Assignment -
Copy out every line in the entries below that includes "turquoise".

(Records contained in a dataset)
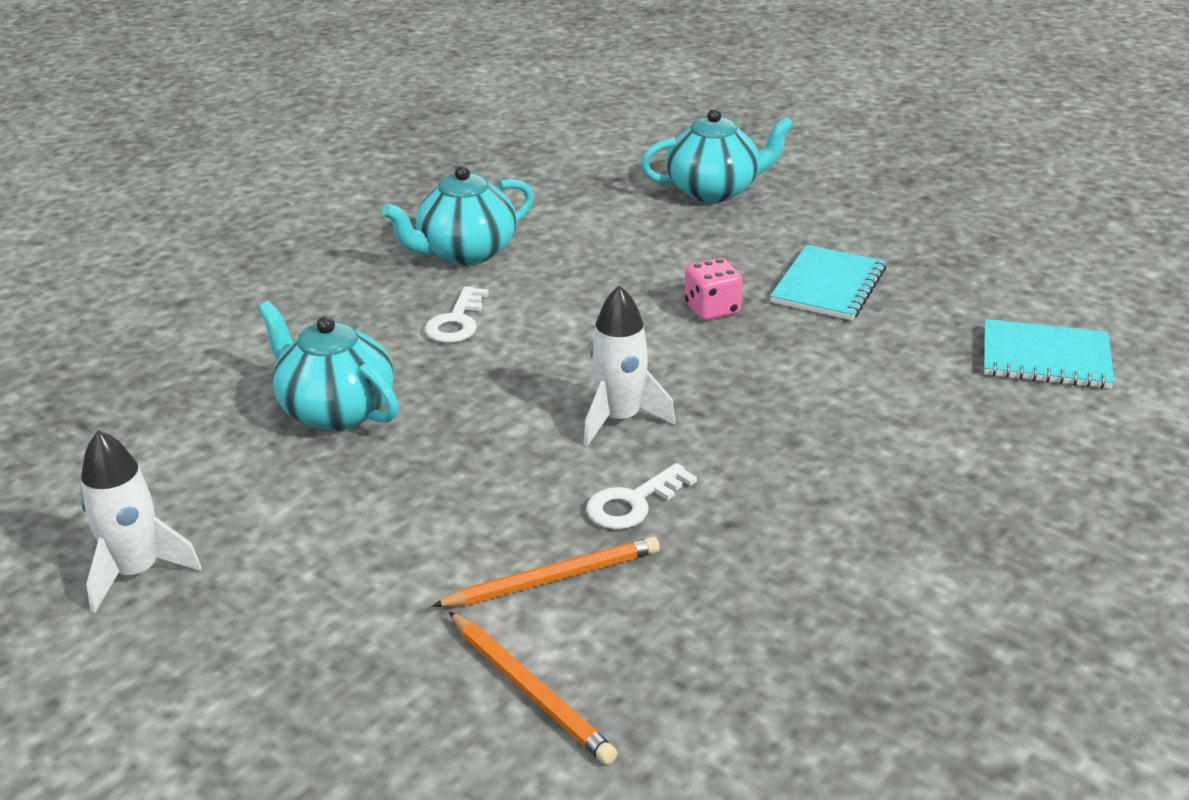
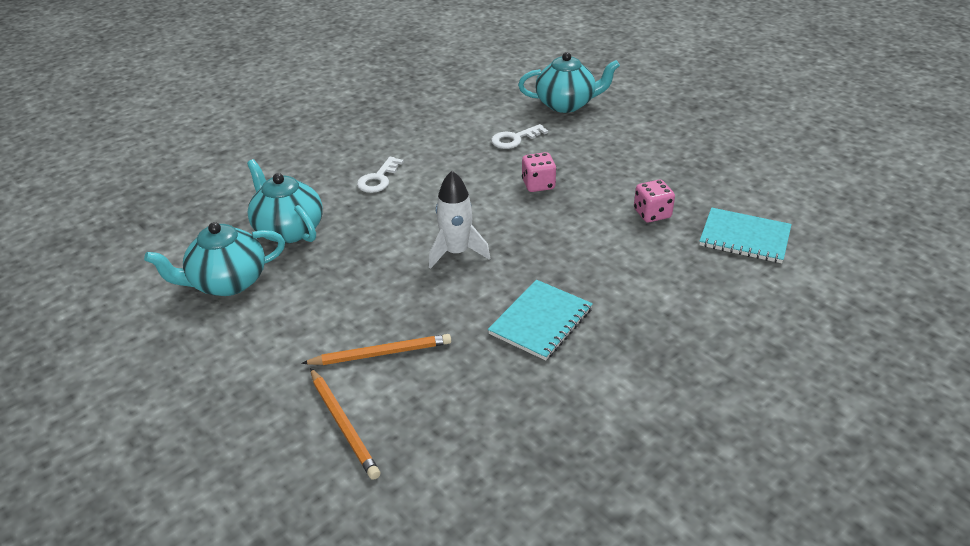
camera: 10 degrees right, 5 degrees up
(137, 572) = (142, 321): white rocket -> none
(465, 252) = (398, 134): turquoise teapot -> turquoise teapot (227, 282)
(633, 502) = (446, 309): white key -> white key (515, 139)
(828, 286) = (618, 175): turquoise notebook -> turquoise notebook (541, 321)
(899, 336) = (652, 214): none -> pink dice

Answer box -
(465, 252) = (398, 134): turquoise teapot -> turquoise teapot (227, 282)
(828, 286) = (618, 175): turquoise notebook -> turquoise notebook (541, 321)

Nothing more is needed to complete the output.